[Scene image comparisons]
□ □ □ □ □ □ □

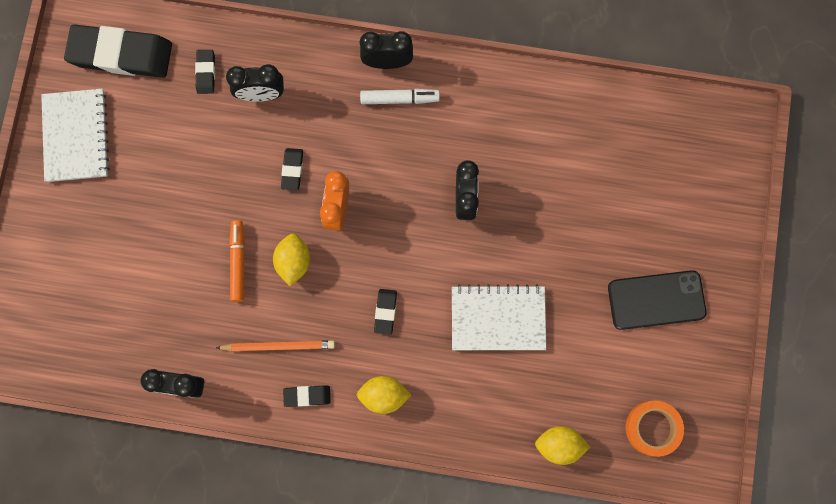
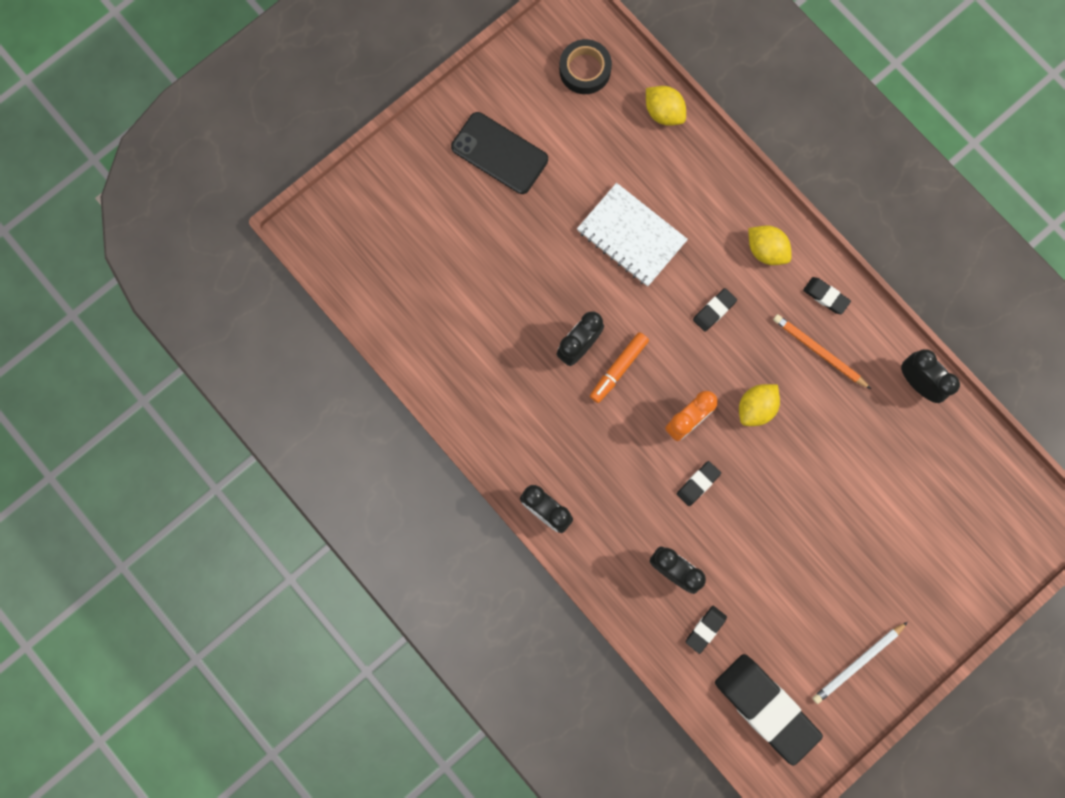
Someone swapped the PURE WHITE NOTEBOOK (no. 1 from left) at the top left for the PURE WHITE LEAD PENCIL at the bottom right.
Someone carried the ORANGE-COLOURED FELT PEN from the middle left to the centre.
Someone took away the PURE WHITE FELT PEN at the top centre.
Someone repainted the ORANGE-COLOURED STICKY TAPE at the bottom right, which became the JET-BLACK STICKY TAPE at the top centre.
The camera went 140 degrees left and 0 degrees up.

□ □ □ □ □ □ □

Return all of the entries word for word, but omit the pictures.

Someone swapped the PURE WHITE NOTEBOOK (no. 1 from left) at the top left for the PURE WHITE LEAD PENCIL at the bottom right.
Someone carried the ORANGE-COLOURED FELT PEN from the middle left to the centre.
Someone took away the PURE WHITE FELT PEN at the top centre.
Someone repainted the ORANGE-COLOURED STICKY TAPE at the bottom right, which became the JET-BLACK STICKY TAPE at the top centre.
The camera went 140 degrees left and 0 degrees up.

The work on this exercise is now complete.